Data provided:
====

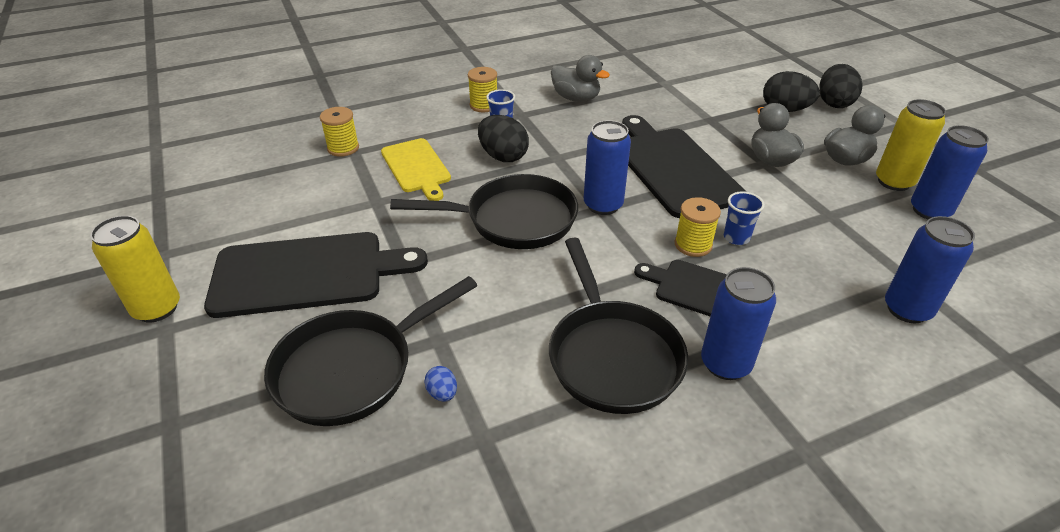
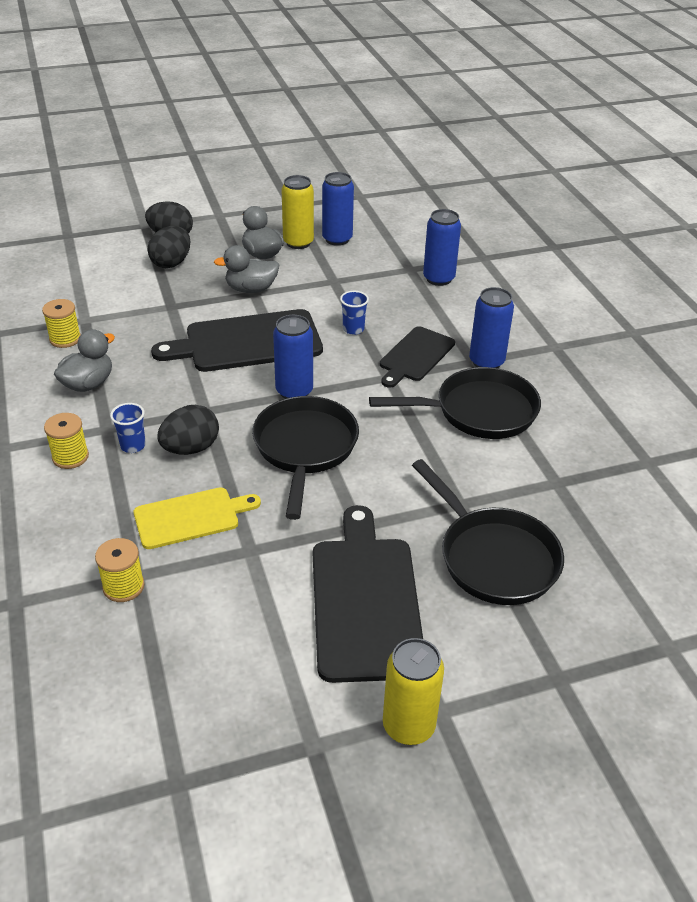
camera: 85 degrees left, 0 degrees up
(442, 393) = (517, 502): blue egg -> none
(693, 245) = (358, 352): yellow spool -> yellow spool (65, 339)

====

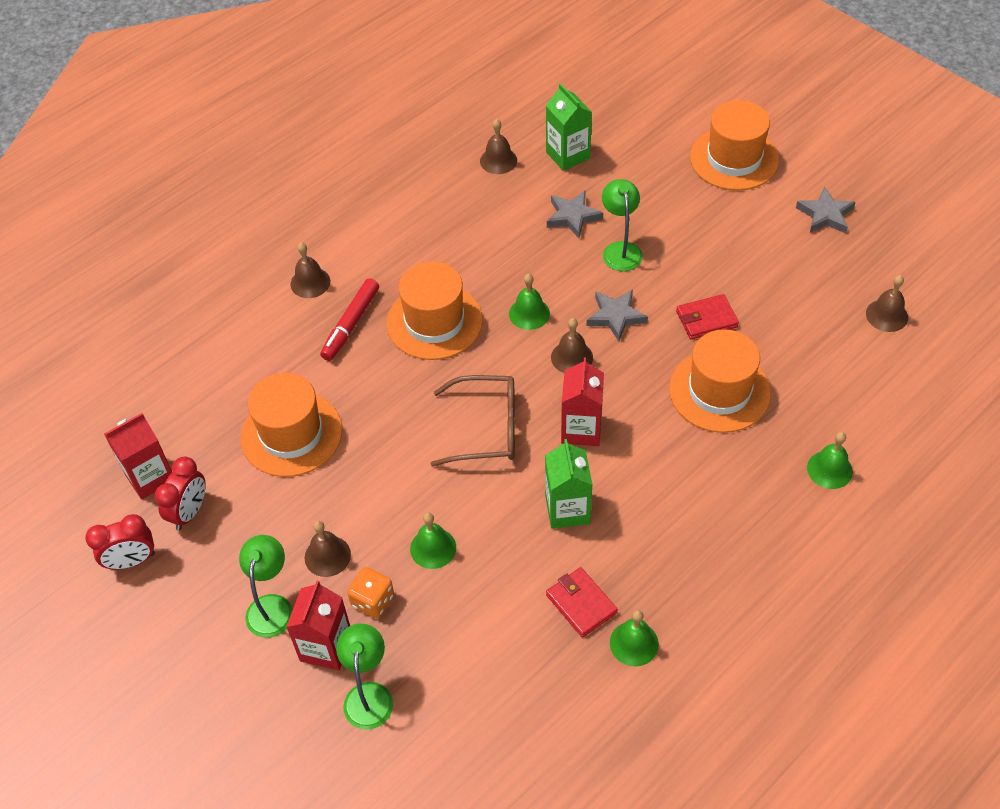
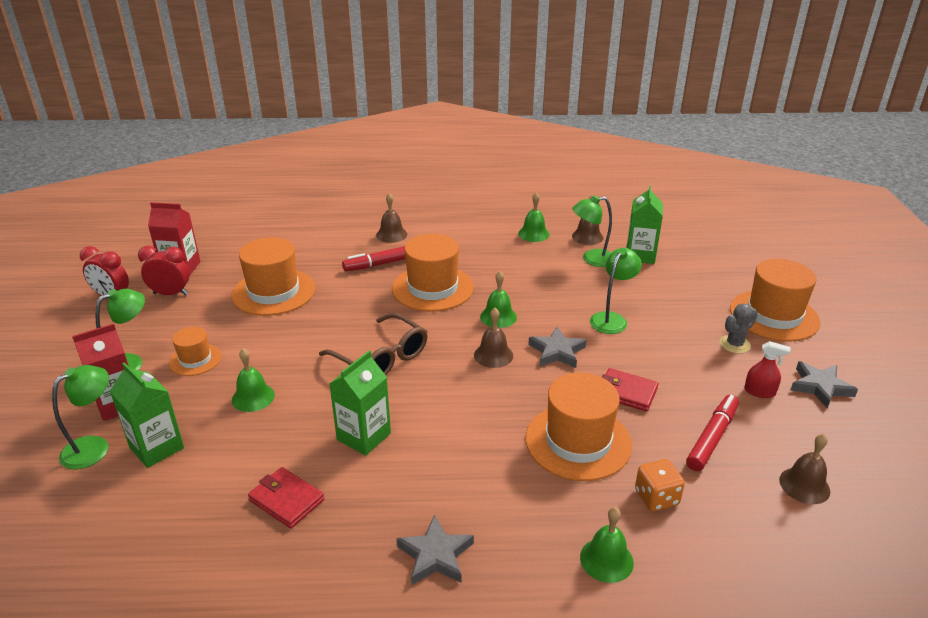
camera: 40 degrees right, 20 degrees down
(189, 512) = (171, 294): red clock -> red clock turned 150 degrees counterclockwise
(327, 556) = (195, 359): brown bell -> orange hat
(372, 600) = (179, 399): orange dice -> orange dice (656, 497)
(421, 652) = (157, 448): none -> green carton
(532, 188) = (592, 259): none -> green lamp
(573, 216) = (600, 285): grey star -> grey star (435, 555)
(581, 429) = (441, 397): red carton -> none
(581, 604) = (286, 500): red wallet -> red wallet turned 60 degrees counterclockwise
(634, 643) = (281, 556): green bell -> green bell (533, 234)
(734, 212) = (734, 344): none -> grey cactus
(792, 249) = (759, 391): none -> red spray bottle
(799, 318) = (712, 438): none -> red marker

====

Goal of the exercise:
Examine the listing line by line and give the number of lines where "none" occurs, with nothing added.

Exercise response:
7